§ **Your objective**:
From the line containing "R5: 3.6k (N008, N015) -> 3.6k (GND, N008)" through the last line of the records, print every line exactly and nothing more.

_ _ _ _

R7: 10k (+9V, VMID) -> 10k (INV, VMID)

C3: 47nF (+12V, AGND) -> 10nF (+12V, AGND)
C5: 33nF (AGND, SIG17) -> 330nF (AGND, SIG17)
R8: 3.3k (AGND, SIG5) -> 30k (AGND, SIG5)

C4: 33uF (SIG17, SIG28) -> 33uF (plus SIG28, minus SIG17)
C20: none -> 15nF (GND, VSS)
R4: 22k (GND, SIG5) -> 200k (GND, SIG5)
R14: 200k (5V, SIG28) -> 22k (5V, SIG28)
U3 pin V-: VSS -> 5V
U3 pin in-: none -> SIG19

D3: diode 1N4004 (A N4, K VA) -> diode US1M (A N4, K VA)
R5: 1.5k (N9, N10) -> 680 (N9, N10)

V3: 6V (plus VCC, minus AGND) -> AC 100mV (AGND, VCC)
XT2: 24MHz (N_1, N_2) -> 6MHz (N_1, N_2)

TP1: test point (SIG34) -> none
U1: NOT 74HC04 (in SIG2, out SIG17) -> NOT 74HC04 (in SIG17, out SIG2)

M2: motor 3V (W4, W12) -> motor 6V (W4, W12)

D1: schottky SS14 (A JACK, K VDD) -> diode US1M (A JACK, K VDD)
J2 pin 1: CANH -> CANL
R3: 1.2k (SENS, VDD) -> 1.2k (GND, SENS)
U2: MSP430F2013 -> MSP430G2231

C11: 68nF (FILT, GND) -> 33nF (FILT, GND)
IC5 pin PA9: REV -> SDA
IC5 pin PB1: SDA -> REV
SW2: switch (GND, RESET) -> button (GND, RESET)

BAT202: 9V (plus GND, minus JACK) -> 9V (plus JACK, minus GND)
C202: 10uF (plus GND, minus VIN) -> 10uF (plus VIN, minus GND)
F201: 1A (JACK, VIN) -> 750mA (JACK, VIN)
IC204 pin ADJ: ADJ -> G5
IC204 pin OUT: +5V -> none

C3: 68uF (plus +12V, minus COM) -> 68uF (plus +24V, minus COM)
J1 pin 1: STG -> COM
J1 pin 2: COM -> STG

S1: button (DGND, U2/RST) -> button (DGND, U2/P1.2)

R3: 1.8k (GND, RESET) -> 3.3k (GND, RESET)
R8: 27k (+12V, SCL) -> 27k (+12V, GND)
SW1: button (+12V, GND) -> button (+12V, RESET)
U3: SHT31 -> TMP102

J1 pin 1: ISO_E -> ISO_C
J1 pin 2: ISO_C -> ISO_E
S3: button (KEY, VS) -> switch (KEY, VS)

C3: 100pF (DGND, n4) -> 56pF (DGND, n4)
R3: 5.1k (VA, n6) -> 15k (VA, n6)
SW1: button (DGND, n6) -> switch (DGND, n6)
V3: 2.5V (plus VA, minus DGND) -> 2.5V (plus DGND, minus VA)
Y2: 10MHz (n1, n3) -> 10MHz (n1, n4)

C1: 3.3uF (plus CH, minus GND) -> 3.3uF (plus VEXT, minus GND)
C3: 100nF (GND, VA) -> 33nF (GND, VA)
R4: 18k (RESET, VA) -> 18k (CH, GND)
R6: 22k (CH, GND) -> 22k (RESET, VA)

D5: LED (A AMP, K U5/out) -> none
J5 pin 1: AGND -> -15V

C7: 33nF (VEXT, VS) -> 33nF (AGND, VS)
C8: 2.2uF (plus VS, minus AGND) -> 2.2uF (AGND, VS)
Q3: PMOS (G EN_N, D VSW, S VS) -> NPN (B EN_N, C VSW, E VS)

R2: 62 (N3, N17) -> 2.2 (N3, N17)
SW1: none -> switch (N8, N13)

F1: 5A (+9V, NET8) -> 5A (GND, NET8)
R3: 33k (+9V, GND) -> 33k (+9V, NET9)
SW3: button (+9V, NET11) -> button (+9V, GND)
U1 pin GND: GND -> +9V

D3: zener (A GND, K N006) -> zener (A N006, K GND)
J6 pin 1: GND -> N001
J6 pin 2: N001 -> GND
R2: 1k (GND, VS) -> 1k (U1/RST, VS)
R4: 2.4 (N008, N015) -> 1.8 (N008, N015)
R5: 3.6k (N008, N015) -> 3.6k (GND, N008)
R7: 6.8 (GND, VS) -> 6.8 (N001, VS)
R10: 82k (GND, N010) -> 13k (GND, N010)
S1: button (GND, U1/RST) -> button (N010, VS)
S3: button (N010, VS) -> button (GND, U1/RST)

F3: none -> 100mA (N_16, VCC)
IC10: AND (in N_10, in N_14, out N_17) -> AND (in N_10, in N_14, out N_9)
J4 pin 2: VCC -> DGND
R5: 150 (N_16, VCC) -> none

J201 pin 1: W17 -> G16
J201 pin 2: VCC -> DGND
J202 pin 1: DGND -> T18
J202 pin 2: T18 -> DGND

_ _ _ _

§ **Exercise output**:
R5: 3.6k (N008, N015) -> 3.6k (GND, N008)
R7: 6.8 (GND, VS) -> 6.8 (N001, VS)
R10: 82k (GND, N010) -> 13k (GND, N010)
S1: button (GND, U1/RST) -> button (N010, VS)
S3: button (N010, VS) -> button (GND, U1/RST)

F3: none -> 100mA (N_16, VCC)
IC10: AND (in N_10, in N_14, out N_17) -> AND (in N_10, in N_14, out N_9)
J4 pin 2: VCC -> DGND
R5: 150 (N_16, VCC) -> none

J201 pin 1: W17 -> G16
J201 pin 2: VCC -> DGND
J202 pin 1: DGND -> T18
J202 pin 2: T18 -> DGND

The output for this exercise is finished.